■ Work required
Write out the entire listing below exactly, with the pictures left out.

■ Exercise data
==================================================
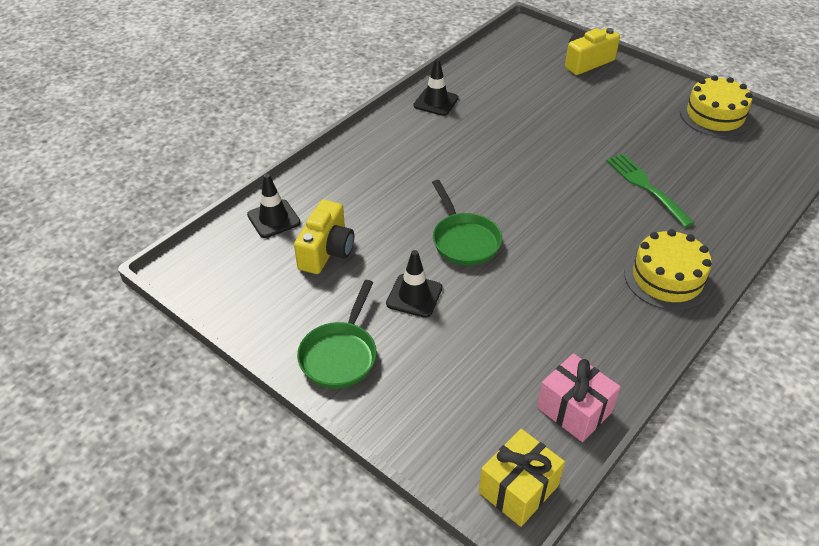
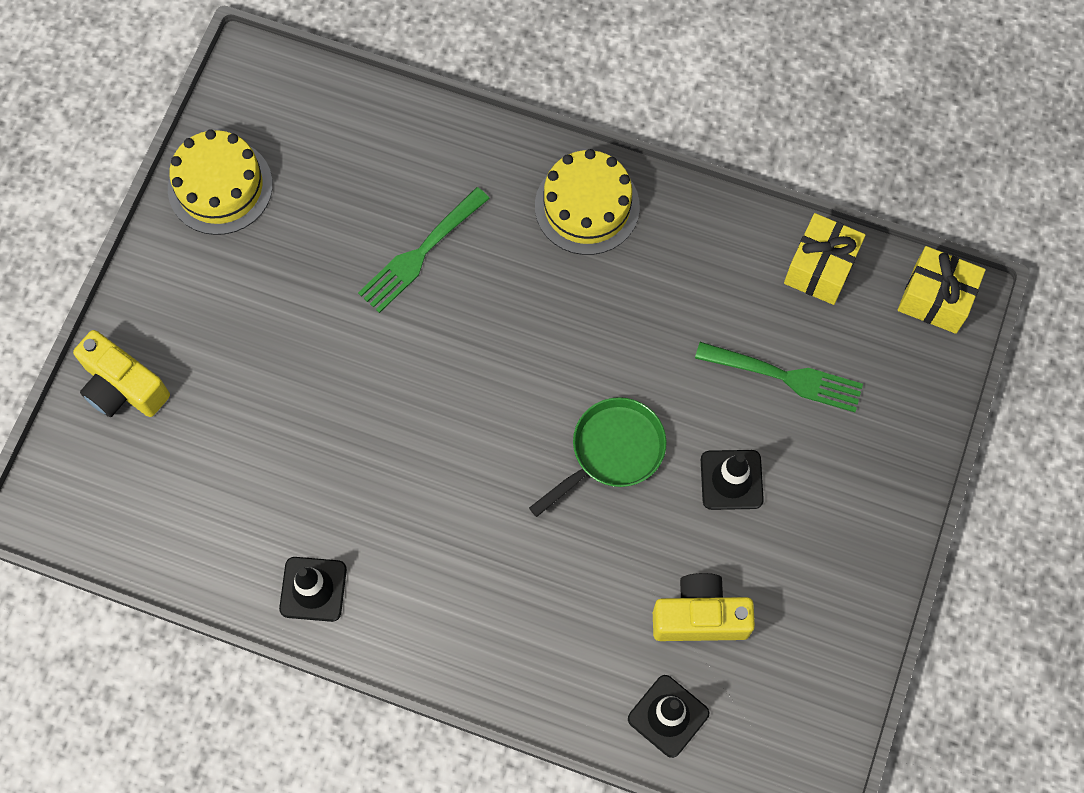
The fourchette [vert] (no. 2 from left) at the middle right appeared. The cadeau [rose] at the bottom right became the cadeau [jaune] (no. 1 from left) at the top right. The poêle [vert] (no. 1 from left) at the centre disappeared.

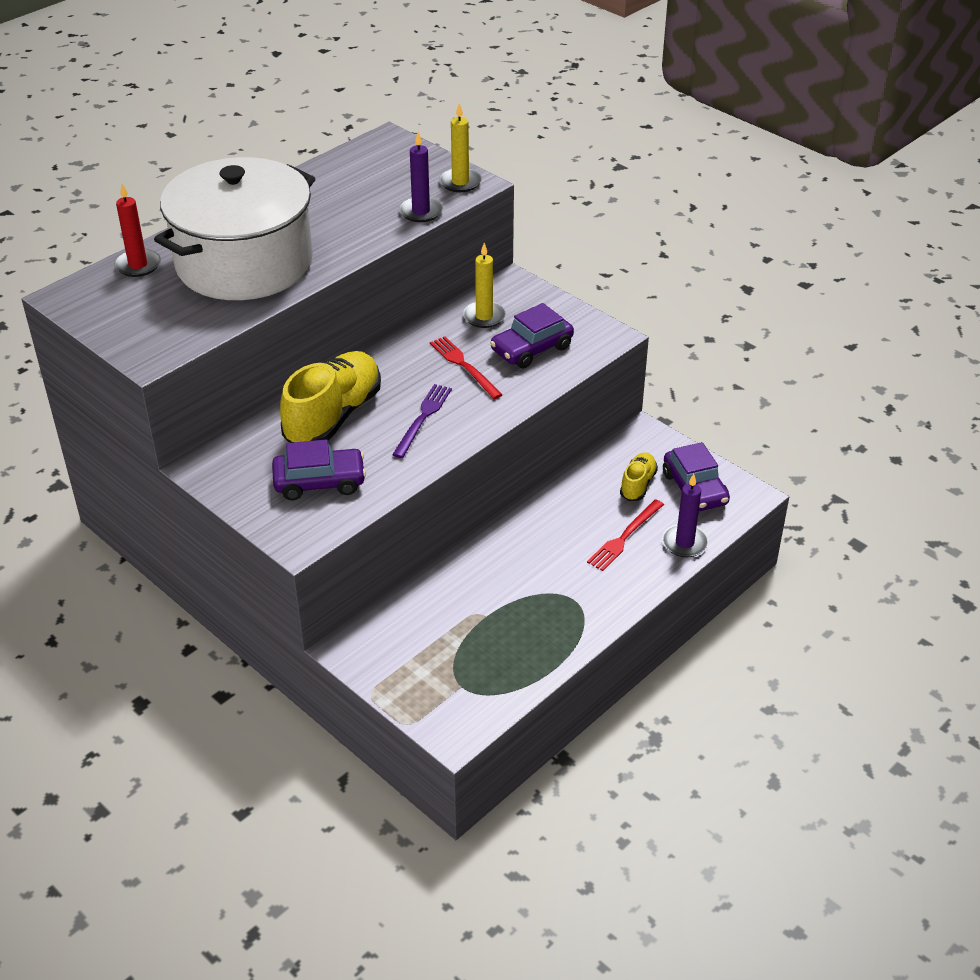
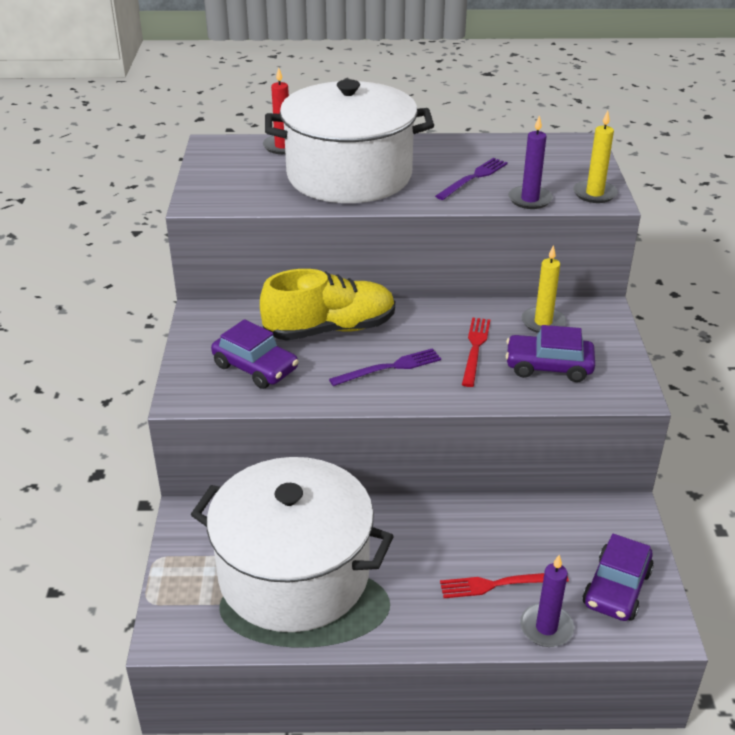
The marmite [blanc] (no. 1 from left) at the bottom centre appeared. The fourchette [violet] (no. 2 from left) at the top centre appeared. The chaussure [jaune] (no. 2 from left) at the centre disappeared.

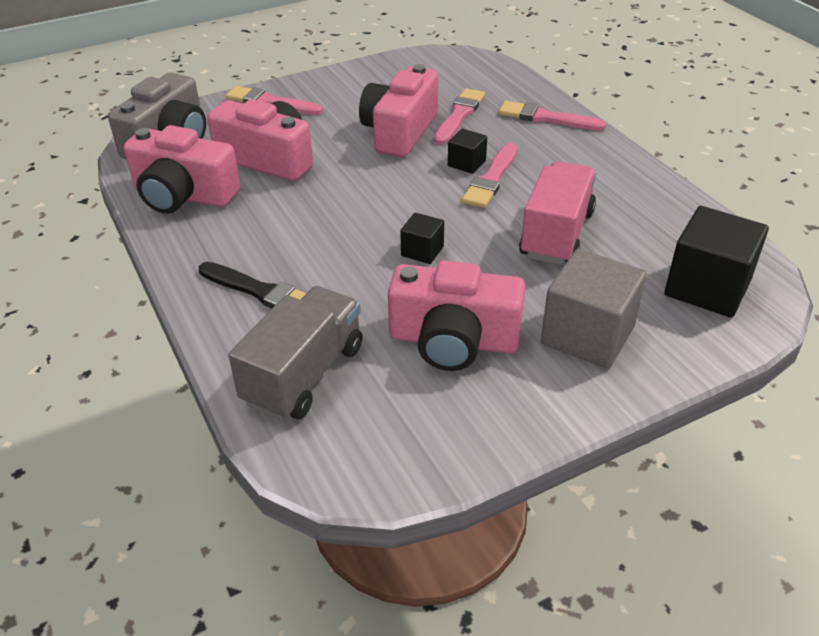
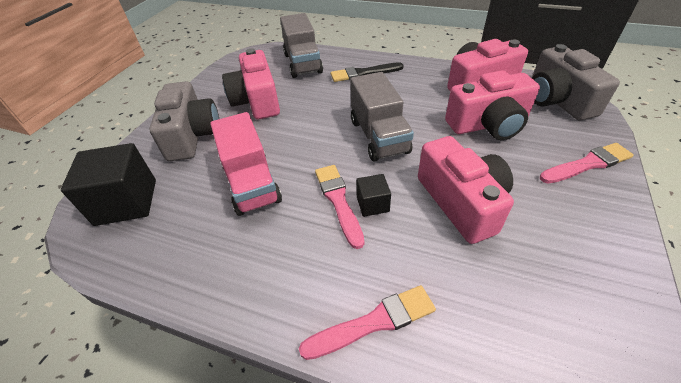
The cube [gris] at the middle right was replaced by the appareil photo [gris] (no. 1 from left) at the top left. The appareil photo [rose] (no. 4 from left in the first image) at the centre turned 75 degrees counterclockwise. The camion [gris] (no. 2 from left) at the top centre appeared. The cube [noir] (no. 1 from left) at the centre disappeared. The pinceau [rose] (no. 2 from left) at the top centre disappeared.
==================================================
■ Solution to the problem
The fourchette [vert] (no. 2 from left) at the middle right appeared. The cadeau [rose] at the bottom right became the cadeau [jaune] (no. 1 from left) at the top right. The poêle [vert] (no. 1 from left) at the centre disappeared.

The marmite [blanc] (no. 1 from left) at the bottom centre appeared. The fourchette [violet] (no. 2 from left) at the top centre appeared. The chaussure [jaune] (no. 2 from left) at the centre disappeared.

The cube [gris] at the middle right was replaced by the appareil photo [gris] (no. 1 from left) at the top left. The appareil photo [rose] (no. 4 from left in the first image) at the centre turned 75 degrees counterclockwise. The camion [gris] (no. 2 from left) at the top centre appeared. The cube [noir] (no. 1 from left) at the centre disappeared. The pinceau [rose] (no. 2 from left) at the top centre disappeared.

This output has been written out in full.